● Your task:
Copy the lines below exactly. Start at the first and finish with the line containing "green banana: 2 -> 4".

● Source material:
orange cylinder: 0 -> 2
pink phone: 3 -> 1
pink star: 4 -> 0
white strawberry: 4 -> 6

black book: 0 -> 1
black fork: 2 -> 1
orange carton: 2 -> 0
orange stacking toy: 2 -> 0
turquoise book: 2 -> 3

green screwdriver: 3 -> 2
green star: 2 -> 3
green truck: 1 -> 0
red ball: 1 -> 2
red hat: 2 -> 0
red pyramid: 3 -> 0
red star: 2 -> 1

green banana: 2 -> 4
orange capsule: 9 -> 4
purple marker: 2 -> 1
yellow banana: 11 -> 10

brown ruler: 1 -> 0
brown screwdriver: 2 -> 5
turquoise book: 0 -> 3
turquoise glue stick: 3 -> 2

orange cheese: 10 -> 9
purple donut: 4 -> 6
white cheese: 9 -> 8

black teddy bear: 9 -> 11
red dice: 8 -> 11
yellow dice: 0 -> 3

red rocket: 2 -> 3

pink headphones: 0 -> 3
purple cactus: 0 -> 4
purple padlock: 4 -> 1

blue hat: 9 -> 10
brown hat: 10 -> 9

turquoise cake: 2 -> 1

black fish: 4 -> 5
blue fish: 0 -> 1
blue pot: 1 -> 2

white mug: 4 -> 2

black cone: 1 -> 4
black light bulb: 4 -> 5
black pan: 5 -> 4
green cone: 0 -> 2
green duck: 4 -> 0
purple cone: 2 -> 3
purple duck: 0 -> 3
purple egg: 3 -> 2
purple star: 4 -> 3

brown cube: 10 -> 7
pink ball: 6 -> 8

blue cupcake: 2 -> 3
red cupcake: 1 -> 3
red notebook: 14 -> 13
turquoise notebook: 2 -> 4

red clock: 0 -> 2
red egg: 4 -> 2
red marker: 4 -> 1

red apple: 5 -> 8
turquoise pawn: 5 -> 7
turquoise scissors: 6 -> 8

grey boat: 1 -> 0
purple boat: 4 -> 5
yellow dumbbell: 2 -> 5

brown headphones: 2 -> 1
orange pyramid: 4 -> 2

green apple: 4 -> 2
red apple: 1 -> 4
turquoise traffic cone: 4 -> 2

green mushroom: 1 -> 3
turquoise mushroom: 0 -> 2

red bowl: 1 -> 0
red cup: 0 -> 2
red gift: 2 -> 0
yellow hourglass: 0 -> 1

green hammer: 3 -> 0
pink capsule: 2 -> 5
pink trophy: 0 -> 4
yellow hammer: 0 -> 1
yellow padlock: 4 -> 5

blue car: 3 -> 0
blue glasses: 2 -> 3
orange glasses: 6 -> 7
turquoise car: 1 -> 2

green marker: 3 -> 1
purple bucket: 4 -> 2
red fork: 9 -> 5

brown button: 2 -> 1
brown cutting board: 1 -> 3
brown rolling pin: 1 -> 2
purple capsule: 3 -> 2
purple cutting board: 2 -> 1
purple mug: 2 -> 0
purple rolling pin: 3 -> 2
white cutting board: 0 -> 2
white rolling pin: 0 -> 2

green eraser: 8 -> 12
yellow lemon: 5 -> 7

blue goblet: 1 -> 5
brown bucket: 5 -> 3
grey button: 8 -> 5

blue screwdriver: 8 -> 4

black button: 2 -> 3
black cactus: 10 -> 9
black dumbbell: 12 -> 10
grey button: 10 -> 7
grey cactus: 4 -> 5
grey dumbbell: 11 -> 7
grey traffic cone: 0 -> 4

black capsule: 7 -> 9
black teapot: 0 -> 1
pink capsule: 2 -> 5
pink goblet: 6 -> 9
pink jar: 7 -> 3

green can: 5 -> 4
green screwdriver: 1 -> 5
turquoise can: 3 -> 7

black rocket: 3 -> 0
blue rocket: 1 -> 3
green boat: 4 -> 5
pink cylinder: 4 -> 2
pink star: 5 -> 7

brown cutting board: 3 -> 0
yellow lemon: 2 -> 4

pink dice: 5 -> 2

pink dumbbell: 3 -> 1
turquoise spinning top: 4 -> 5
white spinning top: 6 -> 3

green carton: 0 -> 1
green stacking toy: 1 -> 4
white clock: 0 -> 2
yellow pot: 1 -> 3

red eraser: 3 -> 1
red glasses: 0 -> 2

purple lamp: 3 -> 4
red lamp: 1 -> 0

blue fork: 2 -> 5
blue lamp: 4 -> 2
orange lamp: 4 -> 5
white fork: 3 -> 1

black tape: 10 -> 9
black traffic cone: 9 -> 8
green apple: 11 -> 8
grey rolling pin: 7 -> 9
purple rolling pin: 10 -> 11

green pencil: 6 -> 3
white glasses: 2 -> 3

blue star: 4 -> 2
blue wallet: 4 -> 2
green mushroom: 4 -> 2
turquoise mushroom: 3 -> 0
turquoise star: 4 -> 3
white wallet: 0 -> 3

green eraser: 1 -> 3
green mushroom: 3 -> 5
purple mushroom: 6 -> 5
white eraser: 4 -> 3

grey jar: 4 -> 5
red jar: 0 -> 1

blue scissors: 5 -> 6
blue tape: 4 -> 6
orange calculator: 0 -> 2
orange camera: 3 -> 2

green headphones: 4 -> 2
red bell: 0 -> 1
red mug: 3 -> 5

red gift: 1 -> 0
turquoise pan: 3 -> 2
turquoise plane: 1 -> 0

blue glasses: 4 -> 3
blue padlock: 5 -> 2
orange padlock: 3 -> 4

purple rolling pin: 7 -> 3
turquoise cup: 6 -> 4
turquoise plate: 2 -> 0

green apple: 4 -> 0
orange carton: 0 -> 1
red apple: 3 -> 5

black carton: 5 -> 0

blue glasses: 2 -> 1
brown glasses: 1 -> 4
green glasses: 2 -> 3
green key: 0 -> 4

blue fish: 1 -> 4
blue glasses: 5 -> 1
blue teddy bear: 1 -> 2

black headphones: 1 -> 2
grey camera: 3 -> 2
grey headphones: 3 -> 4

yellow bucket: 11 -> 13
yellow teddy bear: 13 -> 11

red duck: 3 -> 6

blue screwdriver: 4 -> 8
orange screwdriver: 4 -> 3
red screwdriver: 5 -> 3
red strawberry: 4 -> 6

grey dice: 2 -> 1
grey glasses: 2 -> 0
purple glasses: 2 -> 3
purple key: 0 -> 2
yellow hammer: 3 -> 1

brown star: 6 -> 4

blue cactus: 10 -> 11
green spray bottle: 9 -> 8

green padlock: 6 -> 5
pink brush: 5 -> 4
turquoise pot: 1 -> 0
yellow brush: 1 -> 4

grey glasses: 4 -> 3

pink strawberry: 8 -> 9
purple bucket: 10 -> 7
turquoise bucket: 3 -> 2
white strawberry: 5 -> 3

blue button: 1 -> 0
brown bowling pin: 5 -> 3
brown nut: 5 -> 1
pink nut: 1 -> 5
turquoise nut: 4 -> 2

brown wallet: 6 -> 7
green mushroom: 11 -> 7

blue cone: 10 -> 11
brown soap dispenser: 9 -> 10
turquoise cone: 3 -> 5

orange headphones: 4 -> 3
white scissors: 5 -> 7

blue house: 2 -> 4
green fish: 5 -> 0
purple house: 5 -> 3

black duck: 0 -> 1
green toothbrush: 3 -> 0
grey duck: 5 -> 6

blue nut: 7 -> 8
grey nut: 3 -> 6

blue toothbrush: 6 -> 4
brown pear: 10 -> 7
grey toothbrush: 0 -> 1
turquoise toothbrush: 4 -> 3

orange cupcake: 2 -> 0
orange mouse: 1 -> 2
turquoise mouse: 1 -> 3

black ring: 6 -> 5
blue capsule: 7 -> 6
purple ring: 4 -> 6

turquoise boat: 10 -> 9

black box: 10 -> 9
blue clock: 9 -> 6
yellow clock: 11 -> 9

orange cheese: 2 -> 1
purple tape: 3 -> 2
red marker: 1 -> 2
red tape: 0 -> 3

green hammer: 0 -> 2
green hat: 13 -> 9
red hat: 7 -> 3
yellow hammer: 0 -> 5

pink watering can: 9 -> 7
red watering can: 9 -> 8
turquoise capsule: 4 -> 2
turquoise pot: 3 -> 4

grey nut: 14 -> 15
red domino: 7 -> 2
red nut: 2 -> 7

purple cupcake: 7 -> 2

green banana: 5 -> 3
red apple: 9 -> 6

● Response box:
orange cylinder: 0 -> 2
pink phone: 3 -> 1
pink star: 4 -> 0
white strawberry: 4 -> 6

black book: 0 -> 1
black fork: 2 -> 1
orange carton: 2 -> 0
orange stacking toy: 2 -> 0
turquoise book: 2 -> 3

green screwdriver: 3 -> 2
green star: 2 -> 3
green truck: 1 -> 0
red ball: 1 -> 2
red hat: 2 -> 0
red pyramid: 3 -> 0
red star: 2 -> 1

green banana: 2 -> 4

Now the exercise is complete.